■ The task:
Word for word, the data below must be repeated in full; no picture is to be included.

■ Collected data:
____________
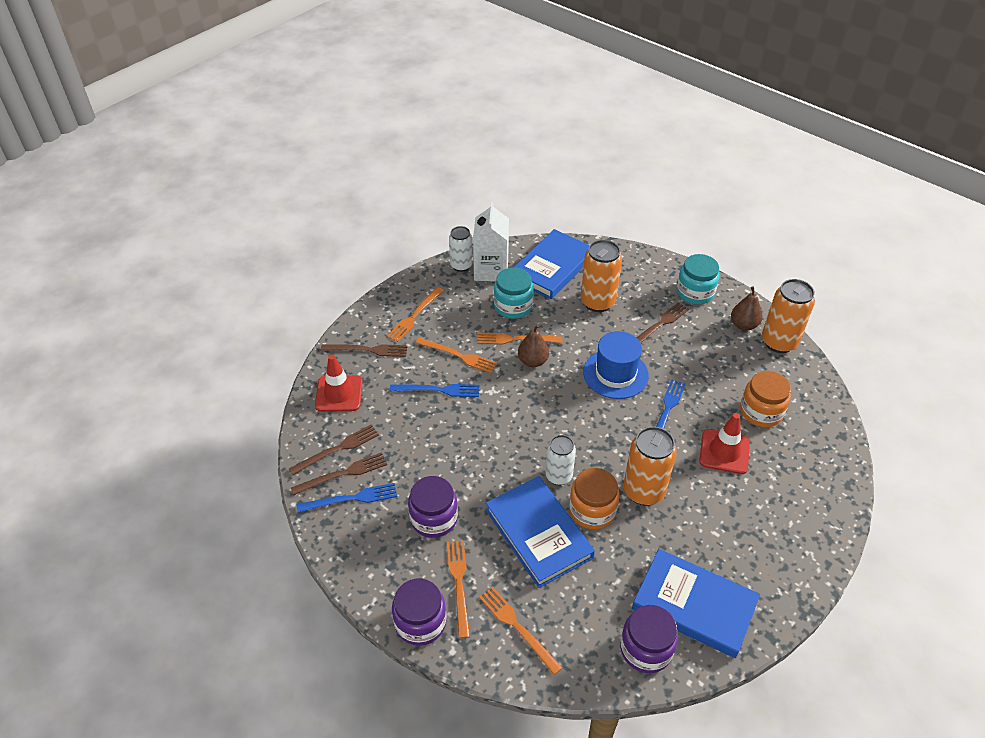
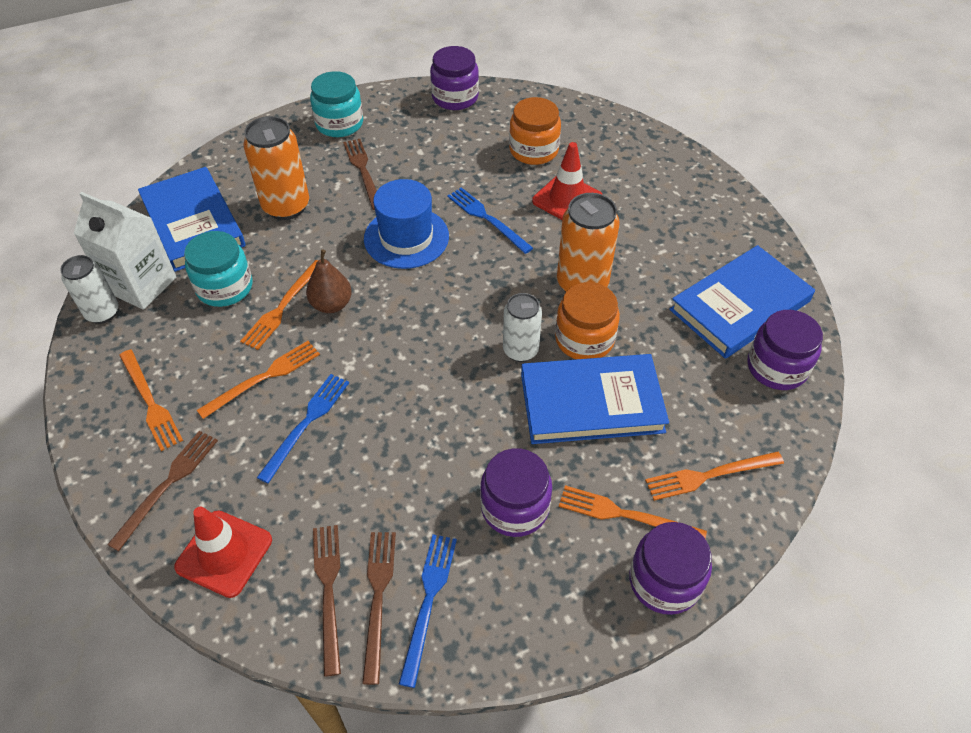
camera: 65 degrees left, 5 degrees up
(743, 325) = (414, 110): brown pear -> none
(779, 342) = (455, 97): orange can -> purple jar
____________
■ Task answer:
camera: 65 degrees left, 5 degrees up
(743, 325) = (414, 110): brown pear -> none
(779, 342) = (455, 97): orange can -> purple jar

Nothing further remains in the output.